PROBLEM
Nothing but the lines from the one containing "pink strawberry: 3 -> 6" to the end of the material should be returned, each exactly as written.

COLLECTED DATA

++++++++

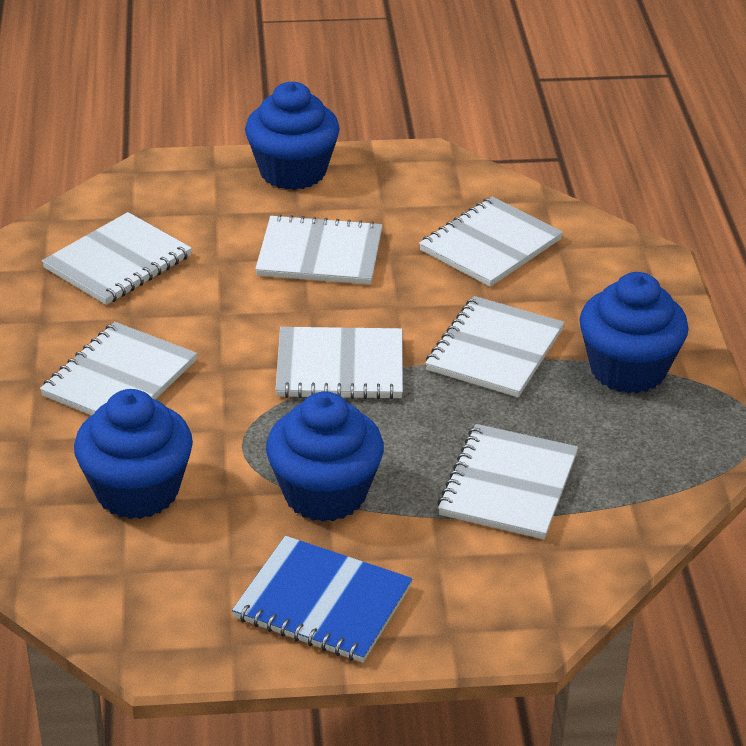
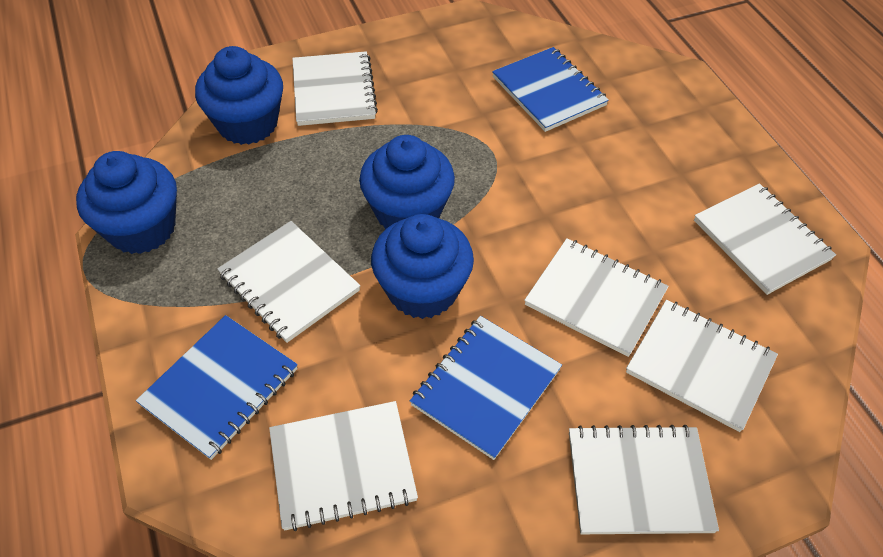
blue notebook: 1 -> 3

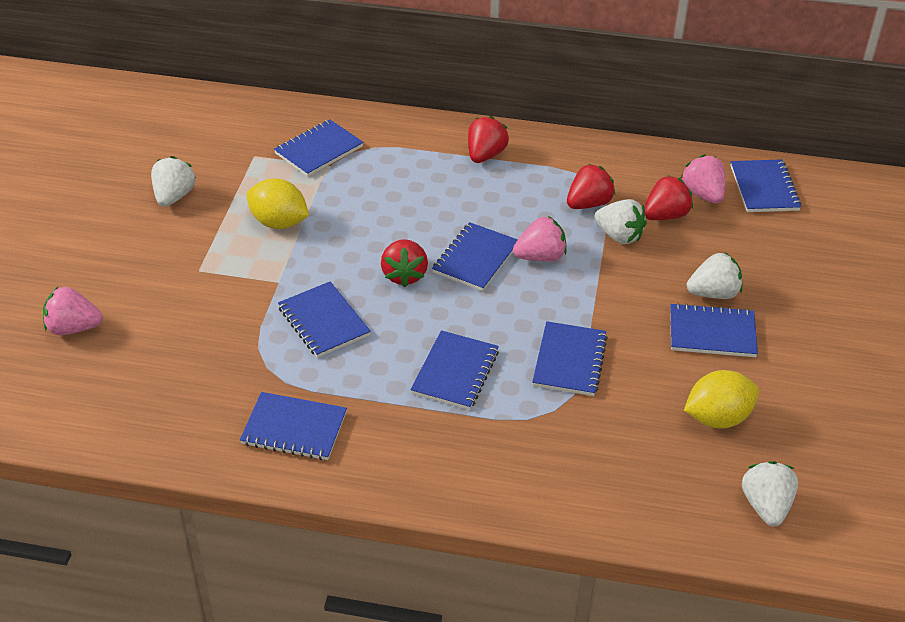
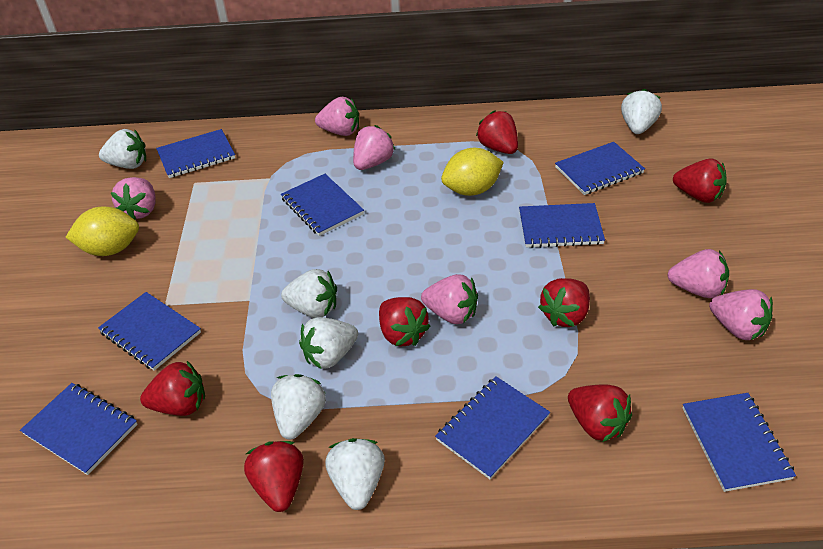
pink strawberry: 3 -> 6
red strawberry: 4 -> 7
white strawberry: 4 -> 6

++++++++

EXERCISE SOLUTION
pink strawberry: 3 -> 6
red strawberry: 4 -> 7
white strawberry: 4 -> 6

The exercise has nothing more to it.